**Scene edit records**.
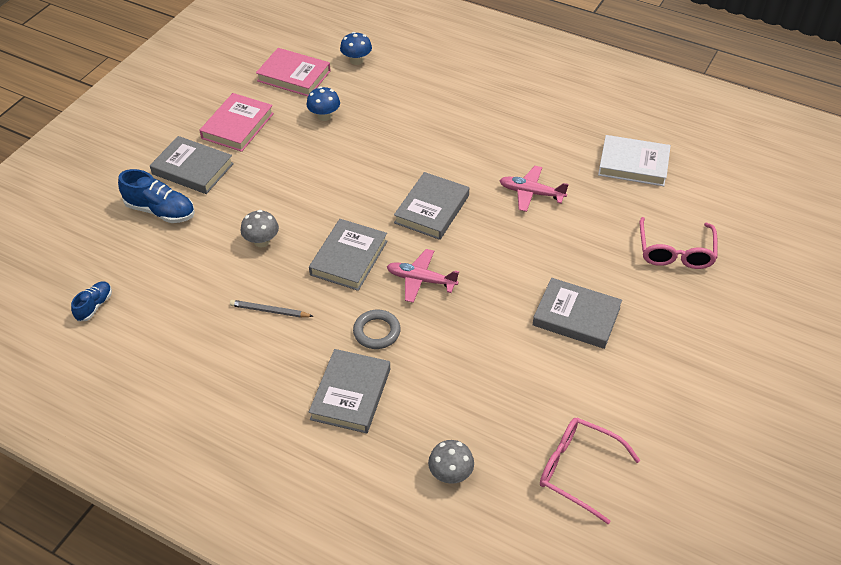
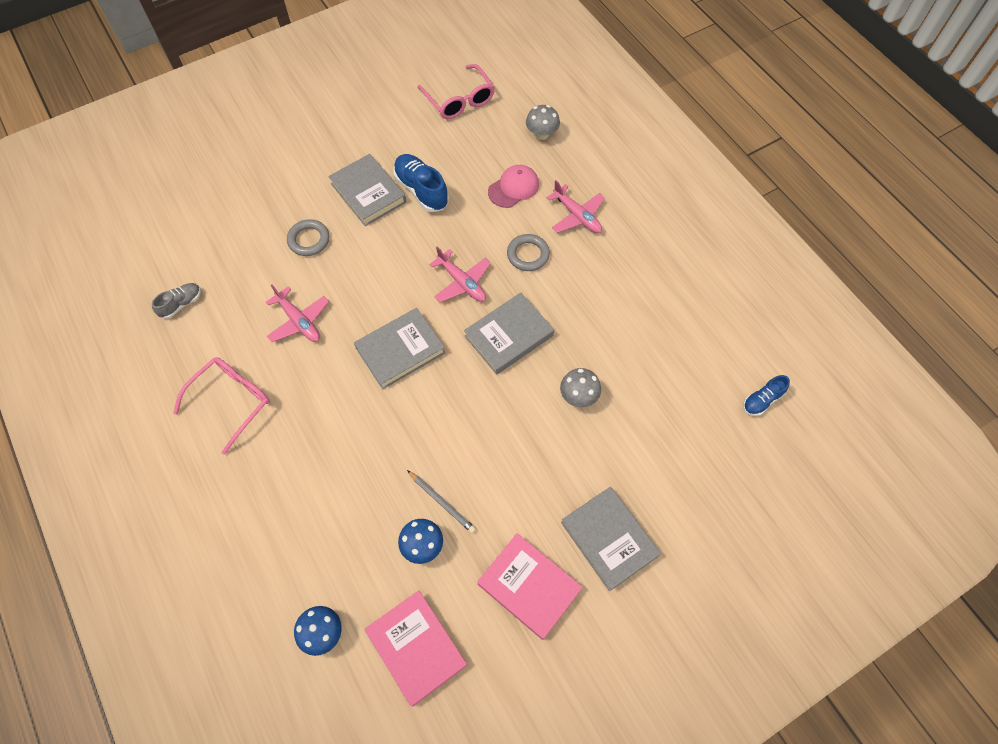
camera: 150 degrees left, 15 degrees up
(160, 211) = (665, 491): blue shoe -> blue shoe (421, 190)
(238, 126) = (529, 586): pink book -> pink book turned 75 degrees clockwise
(269, 311) = (605, 317): grey pencil -> grey pencil (442, 502)
(350, 394) = (577, 216): grey book -> pink plane
(437, 392) = (513, 188): none -> pink cap
(587, 252) = (309, 240): none -> grey ring
(633, 164) = (181, 304): white book -> grey shoe
(675, 252) = (242, 205): pink glasses -> pink glasses (231, 401)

**Required work**.
Your answer must be every record above, word for word, with no pictures.

**Response to the task**.
camera: 150 degrees left, 15 degrees up
(160, 211) = (665, 491): blue shoe -> blue shoe (421, 190)
(238, 126) = (529, 586): pink book -> pink book turned 75 degrees clockwise
(269, 311) = (605, 317): grey pencil -> grey pencil (442, 502)
(350, 394) = (577, 216): grey book -> pink plane
(437, 392) = (513, 188): none -> pink cap
(587, 252) = (309, 240): none -> grey ring
(633, 164) = (181, 304): white book -> grey shoe
(675, 252) = (242, 205): pink glasses -> pink glasses (231, 401)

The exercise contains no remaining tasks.